Data extract —
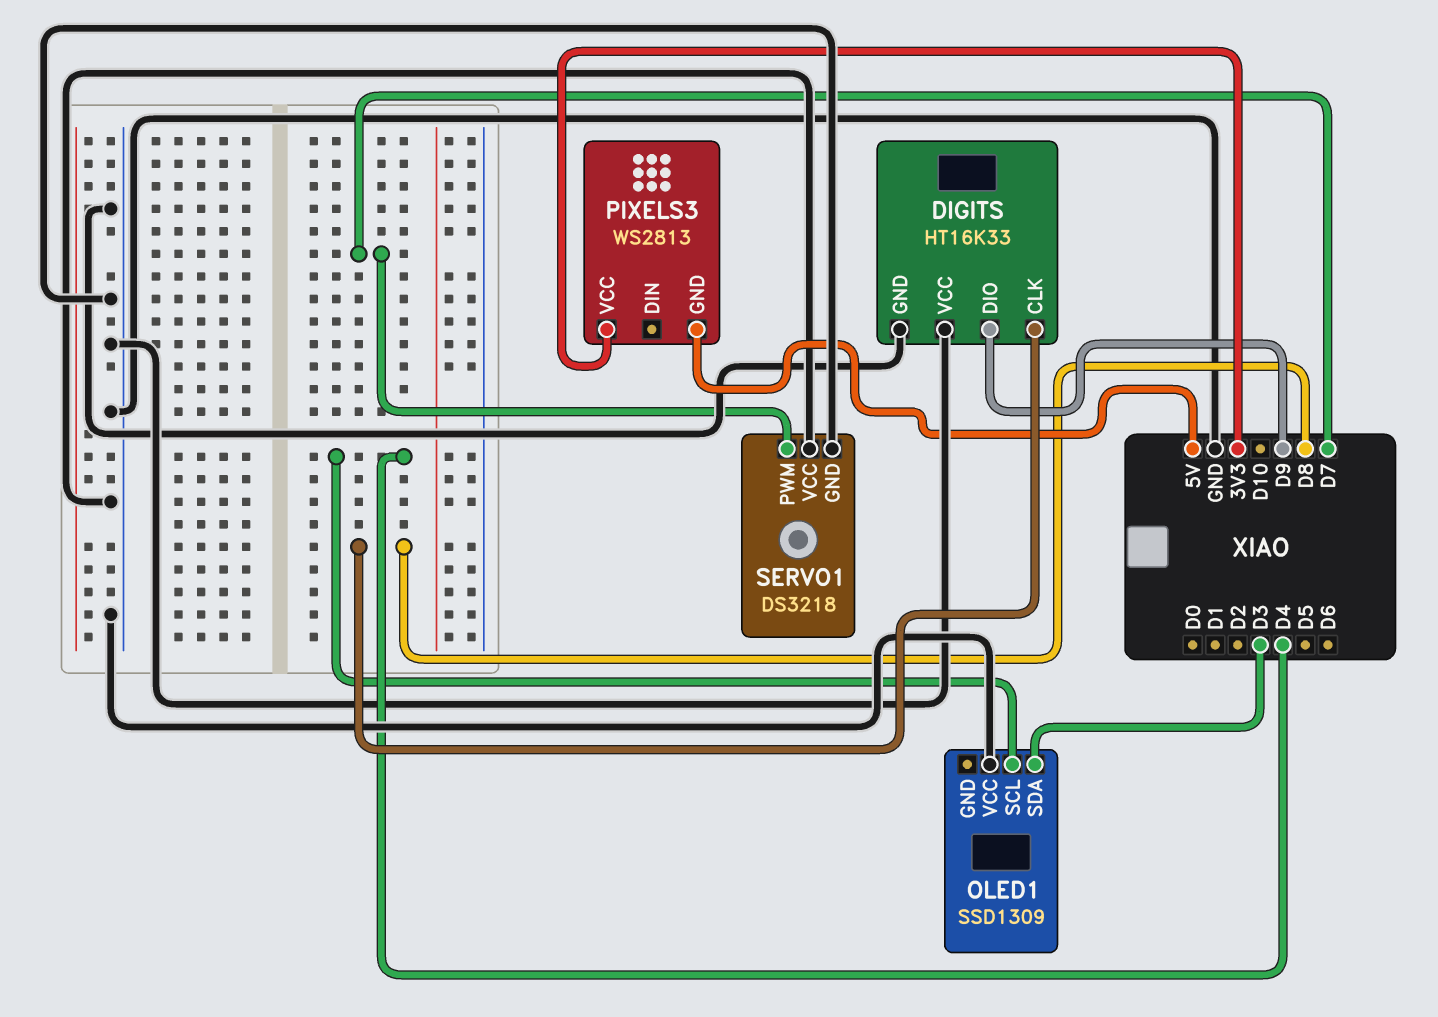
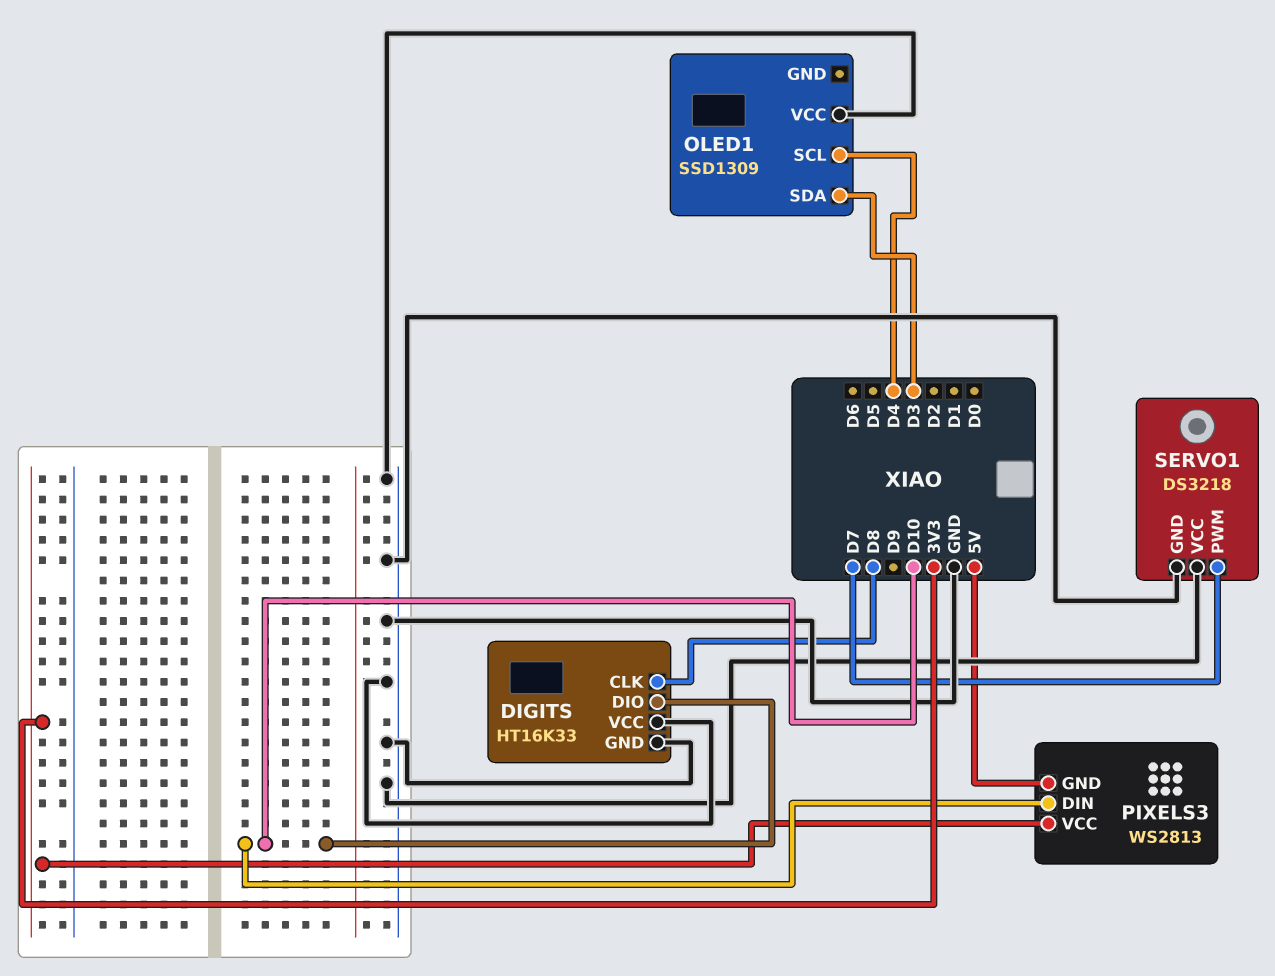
DIGITS pin DIO: D9 -> D10
PIXELS3 pin DIN: none -> D10

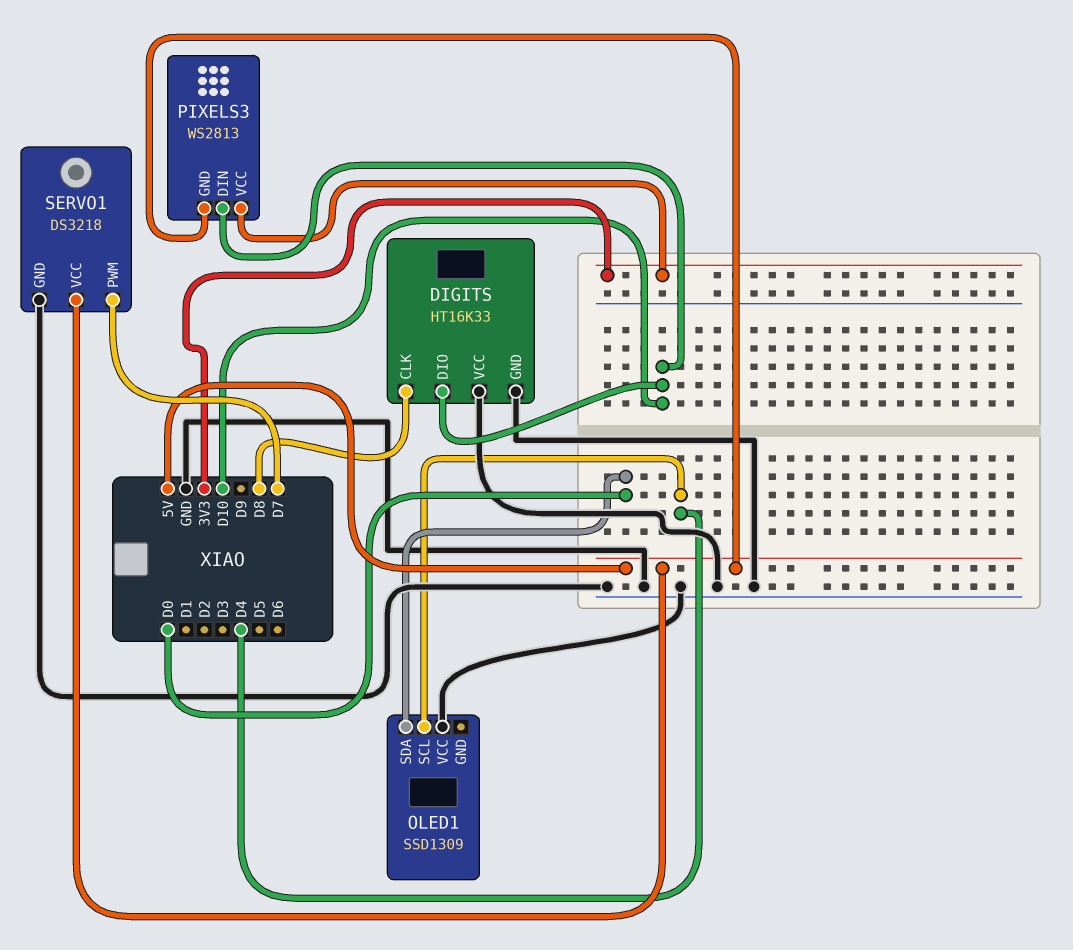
OLED1 pin SDA: D3 -> D0
SERVO1 pin VCC: GND -> 5V

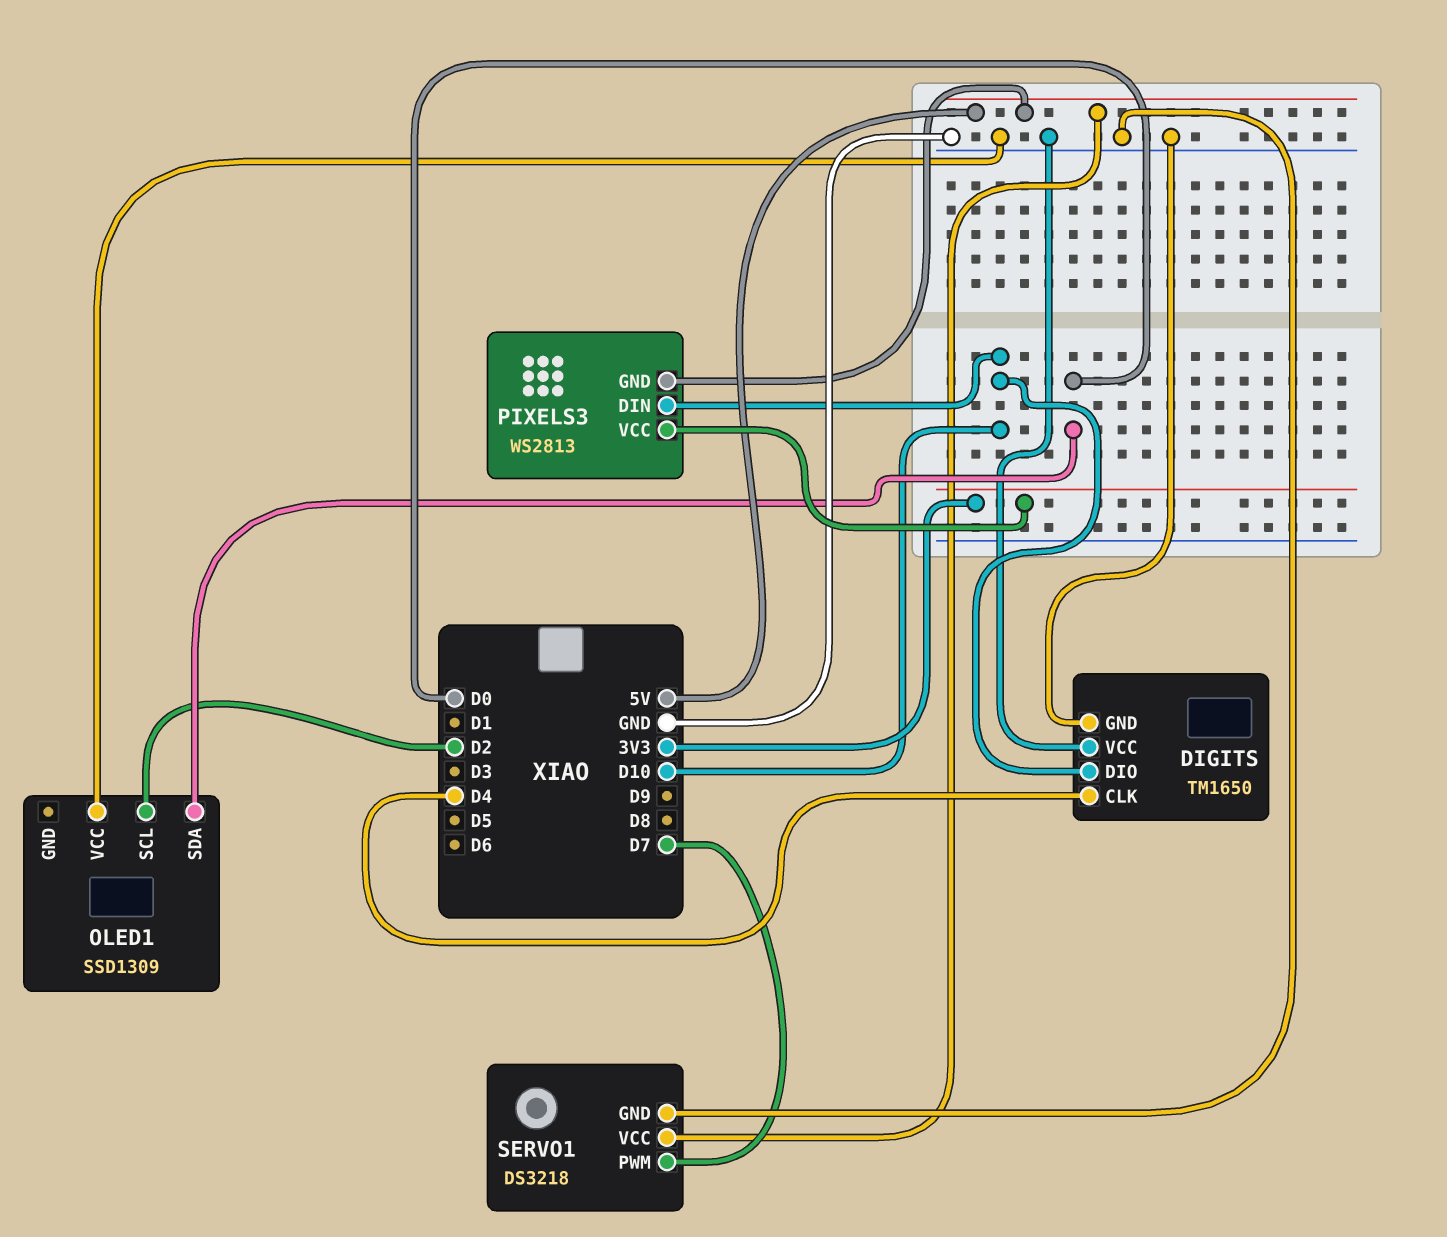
DIGITS: HT16K33 -> TM1650
DIGITS pin CLK: D8 -> D4
OLED1 pin SCL: D4 -> D2

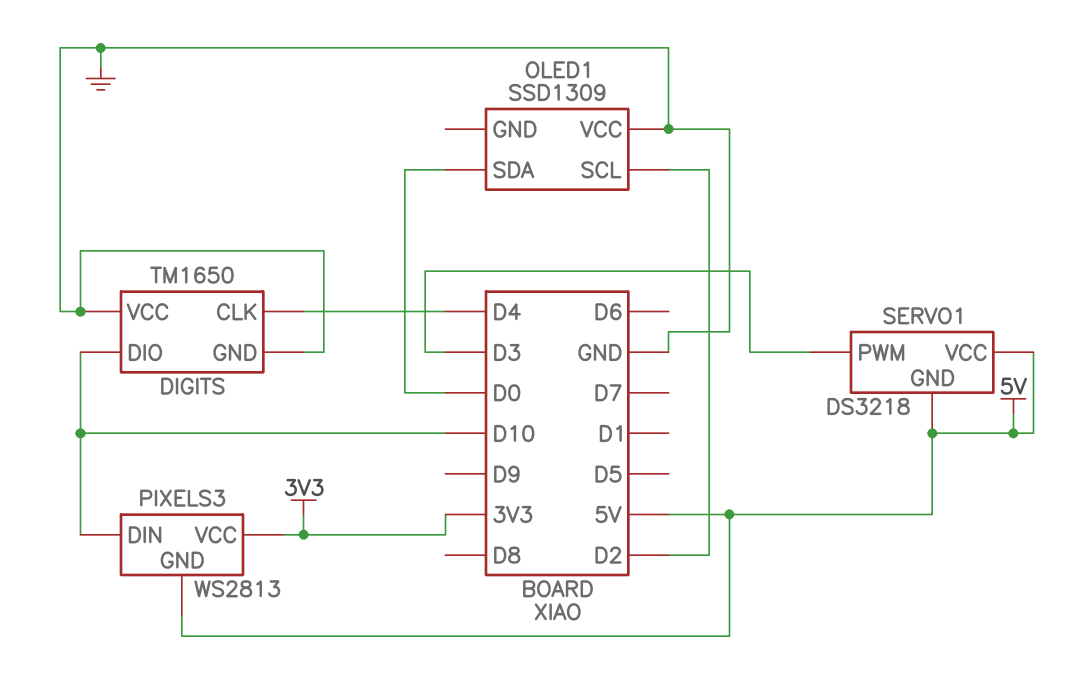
SERVO1 pin GND: GND -> 5V
SERVO1 pin PWM: D7 -> D3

Required action —
Which lines in the records contain the word "DIGITS"? Copy each one.

Answer for this exercise —
DIGITS pin DIO: D9 -> D10
DIGITS: HT16K33 -> TM1650
DIGITS pin CLK: D8 -> D4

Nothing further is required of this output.